[Provided material]

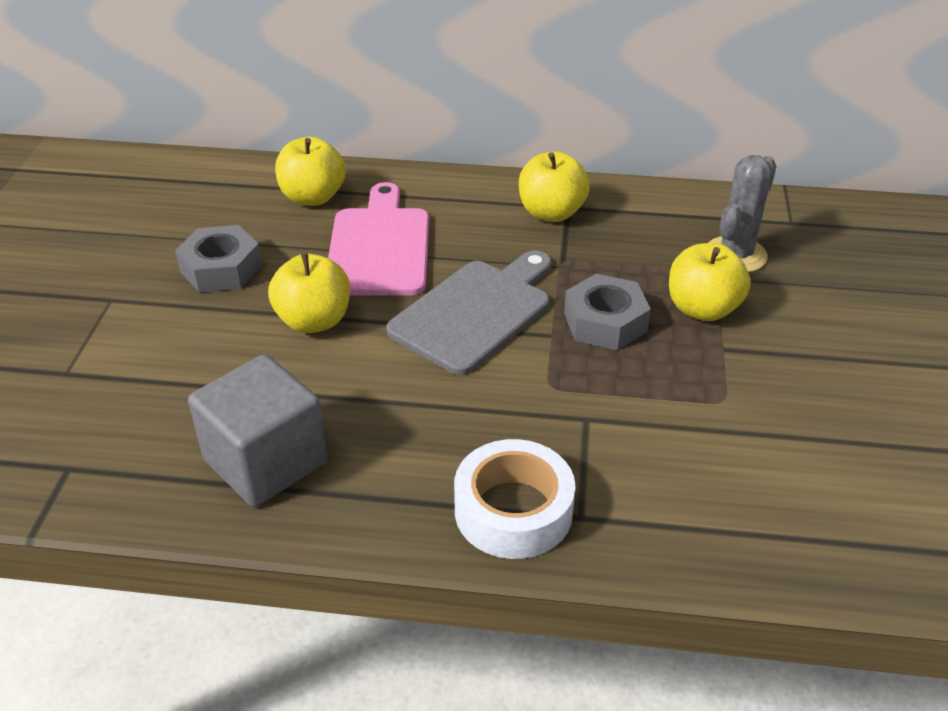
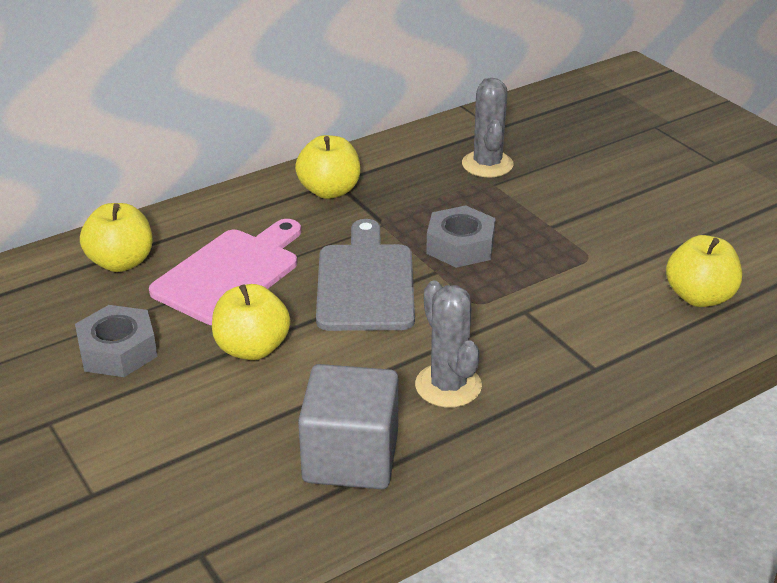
camera: 40 degrees left, 5 degrees down
(379, 247) = (230, 273): pink cutting board -> pink cutting board turned 75 degrees clockwise
(424, 448) = (448, 386): none -> grey cactus
(513, 510) = (553, 389): white tape -> none
(702, 309) = (509, 208): yellow apple -> yellow apple (699, 297)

[Problem requirements] Which lines in the records above contain the word "degrees"? Return each of them.

[Finished exercise]
camera: 40 degrees left, 5 degrees down
(379, 247) = (230, 273): pink cutting board -> pink cutting board turned 75 degrees clockwise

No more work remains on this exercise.